§ Exercise brief:
Where an entry below contains an image, skip the image and reproduce the rest exactly.

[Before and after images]

● ● ● ● ●

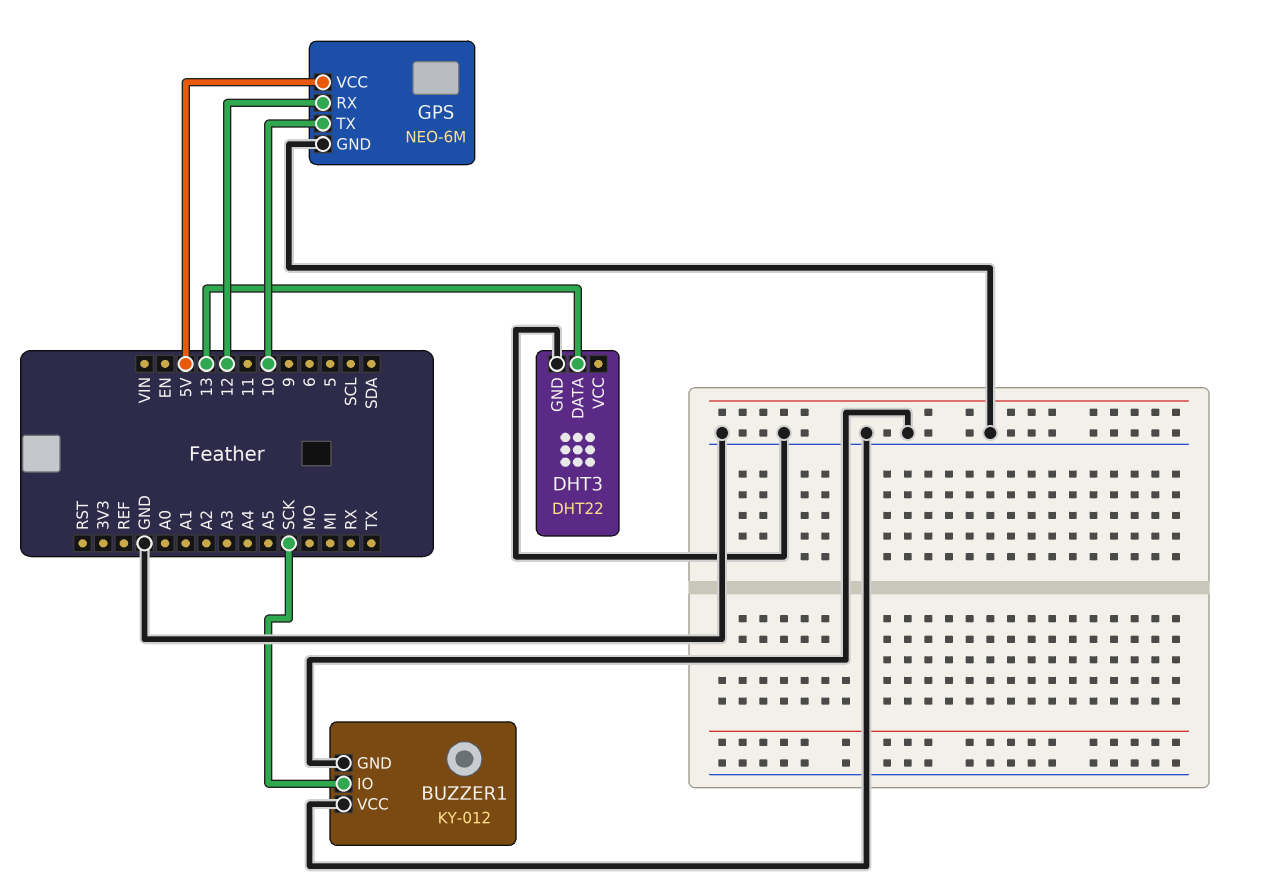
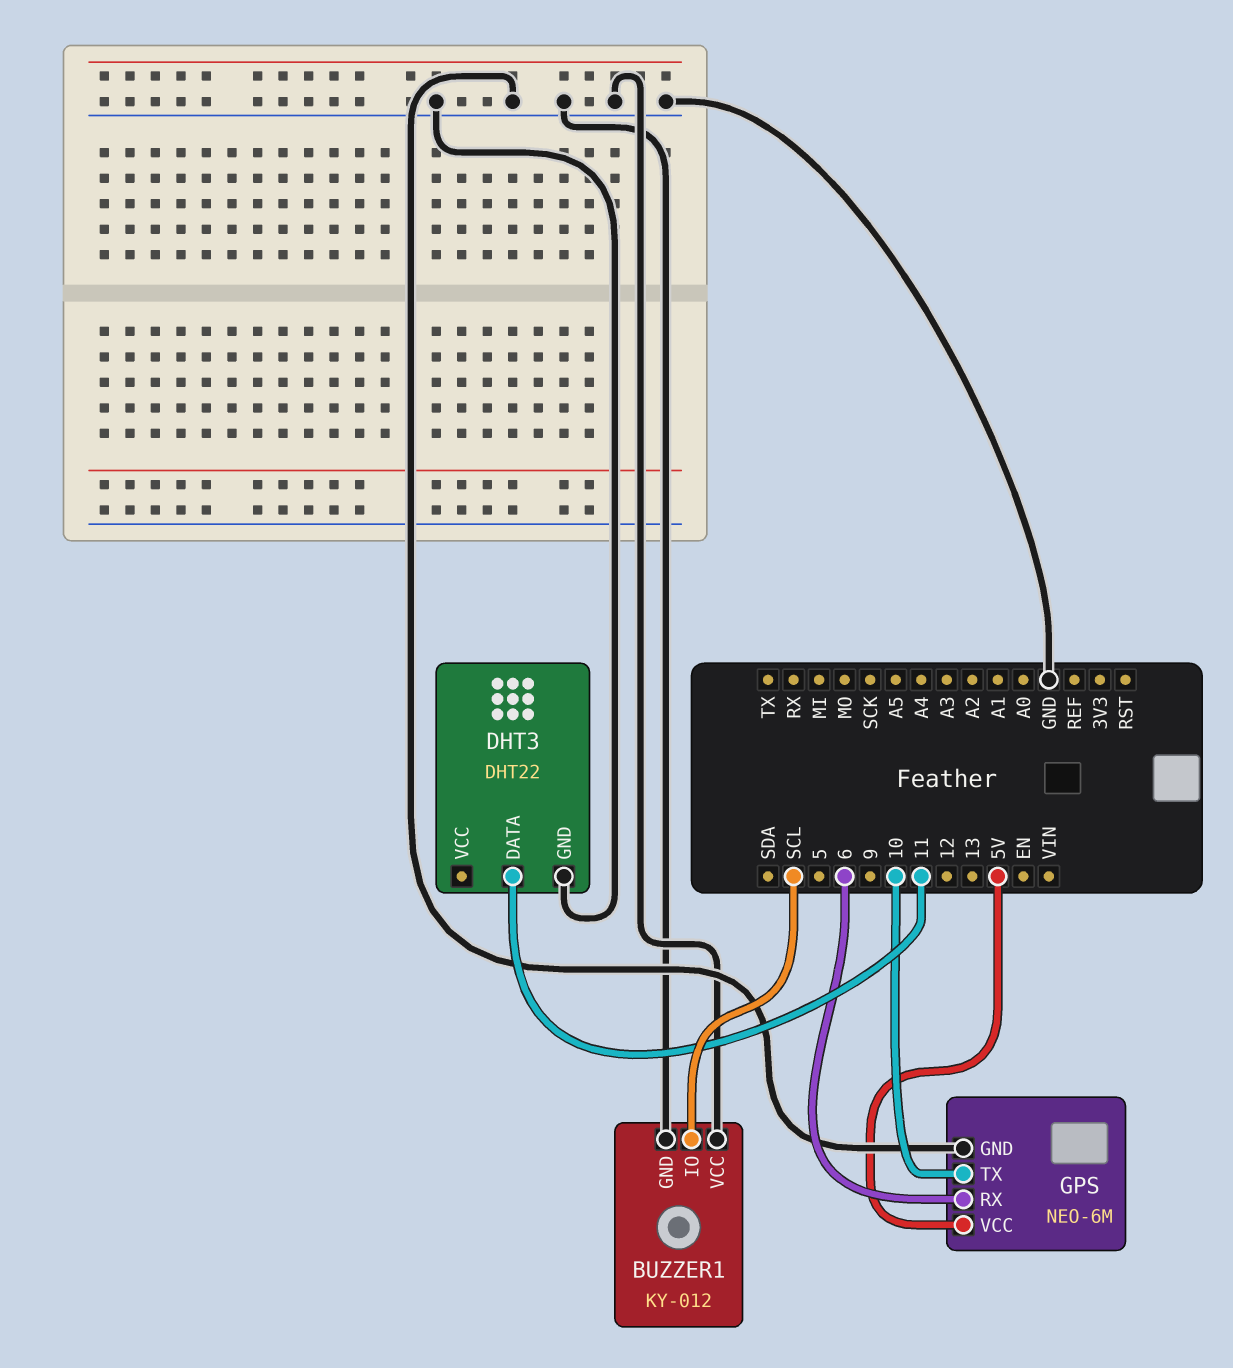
BUZZER1 pin IO: SCK -> SCL
DHT3 pin DATA: 13 -> 11
GPS pin RX: 12 -> 6

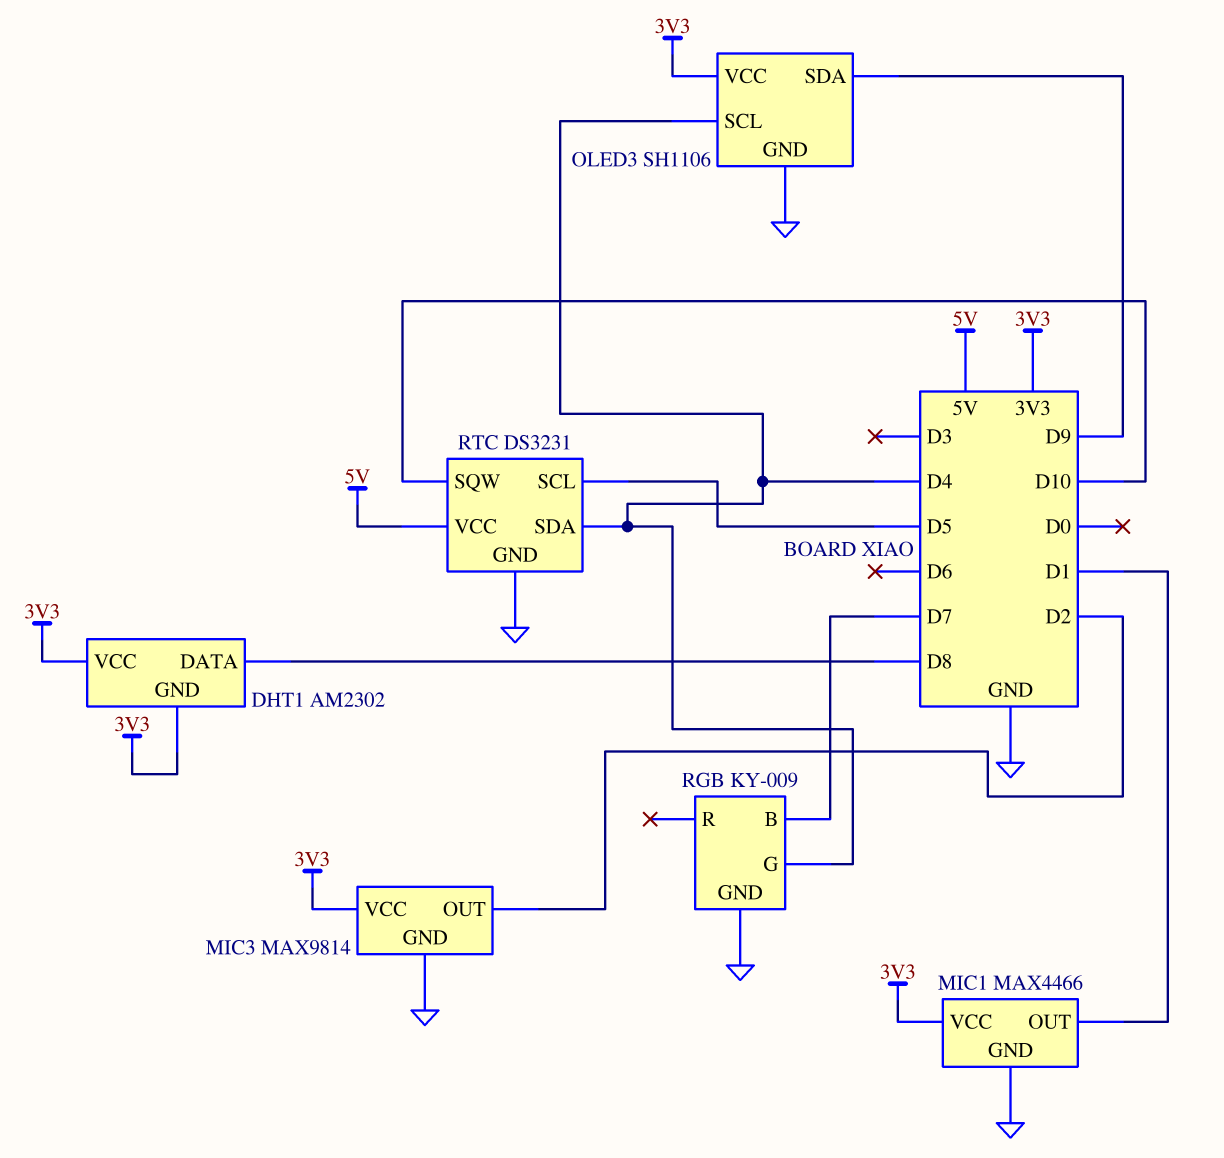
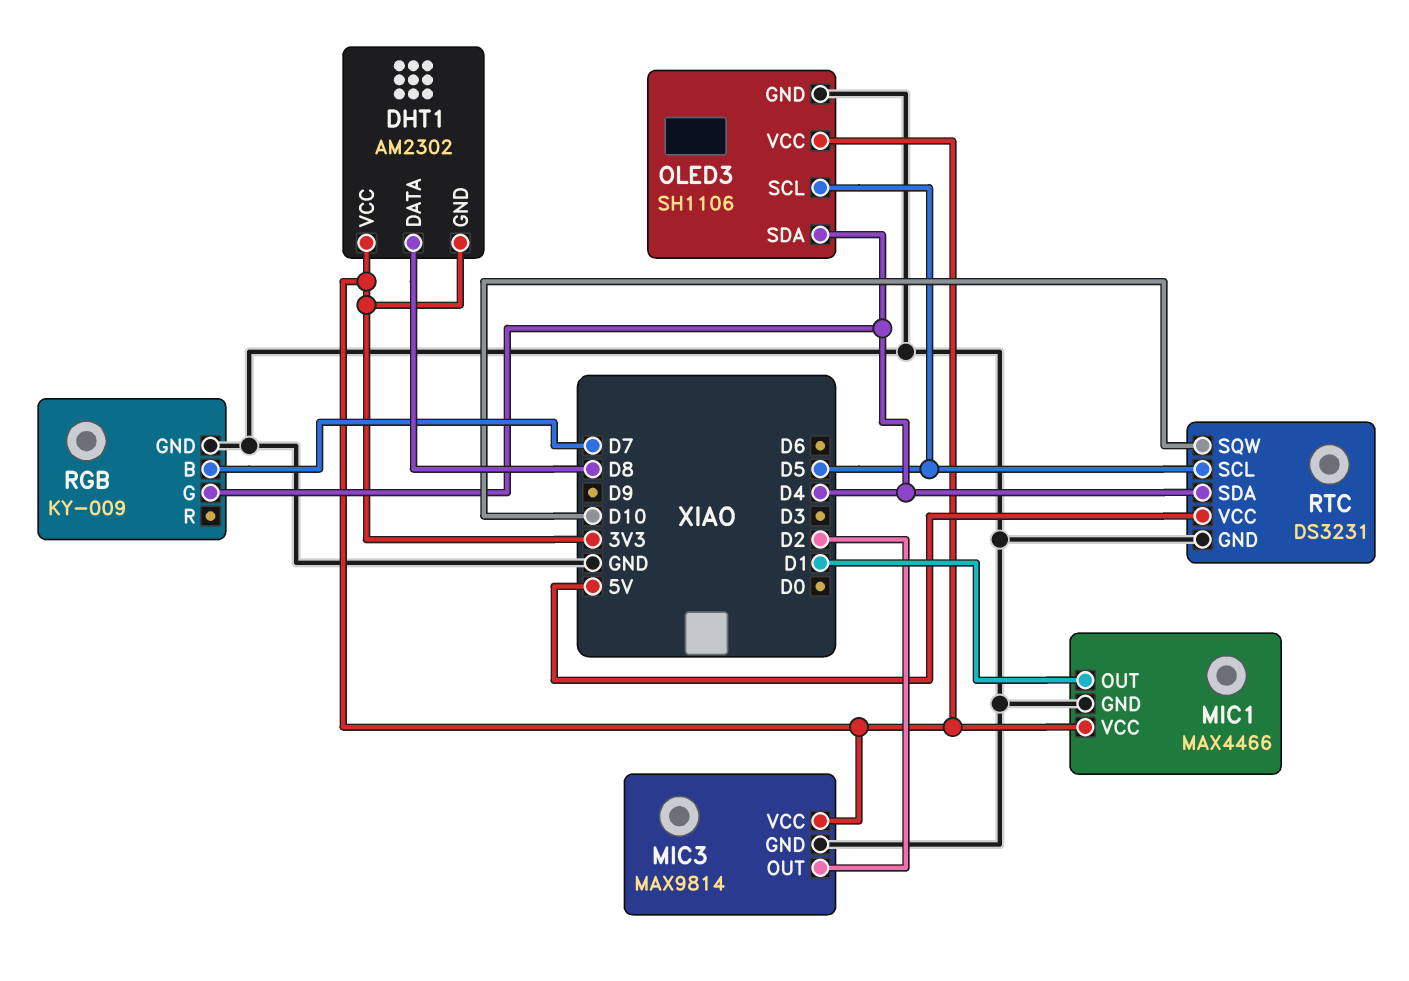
OLED3 pin SCL: D4 -> D5
OLED3 pin SDA: D9 -> D4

● ● ● ● ●

§ Task result:
BUZZER1 pin IO: SCK -> SCL
DHT3 pin DATA: 13 -> 11
GPS pin RX: 12 -> 6

OLED3 pin SCL: D4 -> D5
OLED3 pin SDA: D9 -> D4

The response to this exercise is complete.